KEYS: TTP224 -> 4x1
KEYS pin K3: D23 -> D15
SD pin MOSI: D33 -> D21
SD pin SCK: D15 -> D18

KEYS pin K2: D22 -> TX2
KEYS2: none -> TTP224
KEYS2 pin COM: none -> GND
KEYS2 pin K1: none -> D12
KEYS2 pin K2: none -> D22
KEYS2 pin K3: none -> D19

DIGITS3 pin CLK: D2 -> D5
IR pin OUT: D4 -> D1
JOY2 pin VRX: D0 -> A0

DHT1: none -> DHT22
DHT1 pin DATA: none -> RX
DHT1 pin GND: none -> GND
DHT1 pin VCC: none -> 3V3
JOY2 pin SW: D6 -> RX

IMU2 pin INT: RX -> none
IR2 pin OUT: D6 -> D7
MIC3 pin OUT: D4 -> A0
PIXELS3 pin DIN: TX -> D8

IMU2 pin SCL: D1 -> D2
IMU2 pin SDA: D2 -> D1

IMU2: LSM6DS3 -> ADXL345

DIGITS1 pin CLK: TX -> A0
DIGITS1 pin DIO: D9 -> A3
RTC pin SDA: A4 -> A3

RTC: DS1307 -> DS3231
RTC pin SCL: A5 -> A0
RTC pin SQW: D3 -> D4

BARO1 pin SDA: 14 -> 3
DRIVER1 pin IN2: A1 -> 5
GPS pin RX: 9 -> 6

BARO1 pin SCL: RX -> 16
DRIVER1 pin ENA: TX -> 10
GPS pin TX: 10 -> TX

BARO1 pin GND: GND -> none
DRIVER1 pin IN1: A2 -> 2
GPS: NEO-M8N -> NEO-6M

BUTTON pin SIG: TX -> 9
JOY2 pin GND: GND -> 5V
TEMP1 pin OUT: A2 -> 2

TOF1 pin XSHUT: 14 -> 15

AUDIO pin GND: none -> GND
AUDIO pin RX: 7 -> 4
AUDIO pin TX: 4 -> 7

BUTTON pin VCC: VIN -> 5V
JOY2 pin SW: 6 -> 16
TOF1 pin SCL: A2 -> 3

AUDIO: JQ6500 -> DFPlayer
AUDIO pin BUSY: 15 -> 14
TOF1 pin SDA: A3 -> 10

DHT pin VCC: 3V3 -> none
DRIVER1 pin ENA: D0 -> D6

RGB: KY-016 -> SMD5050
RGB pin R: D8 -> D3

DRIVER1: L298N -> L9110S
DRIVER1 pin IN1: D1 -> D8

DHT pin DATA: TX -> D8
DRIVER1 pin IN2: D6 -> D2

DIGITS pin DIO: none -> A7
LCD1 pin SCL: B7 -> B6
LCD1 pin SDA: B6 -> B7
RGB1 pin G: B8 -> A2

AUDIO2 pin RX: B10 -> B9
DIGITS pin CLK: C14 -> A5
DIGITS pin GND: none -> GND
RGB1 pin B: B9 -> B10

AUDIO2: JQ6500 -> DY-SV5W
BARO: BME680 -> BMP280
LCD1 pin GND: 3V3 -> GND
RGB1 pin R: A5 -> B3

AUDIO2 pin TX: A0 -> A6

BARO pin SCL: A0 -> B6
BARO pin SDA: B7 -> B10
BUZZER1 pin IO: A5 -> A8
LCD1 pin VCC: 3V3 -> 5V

....

§ Brief: In the listing above, find the line with "DRIVER1 pin IN1: D1 -> D8" and the line with "BARO: BME680 -> BMP280". Output those two lines and every line between them, exactly as written.

§ Reply:
DRIVER1 pin IN1: D1 -> D8

DHT pin DATA: TX -> D8
DRIVER1 pin IN2: D6 -> D2

DIGITS pin DIO: none -> A7
LCD1 pin SCL: B7 -> B6
LCD1 pin SDA: B6 -> B7
RGB1 pin G: B8 -> A2

AUDIO2 pin RX: B10 -> B9
DIGITS pin CLK: C14 -> A5
DIGITS pin GND: none -> GND
RGB1 pin B: B9 -> B10

AUDIO2: JQ6500 -> DY-SV5W
BARO: BME680 -> BMP280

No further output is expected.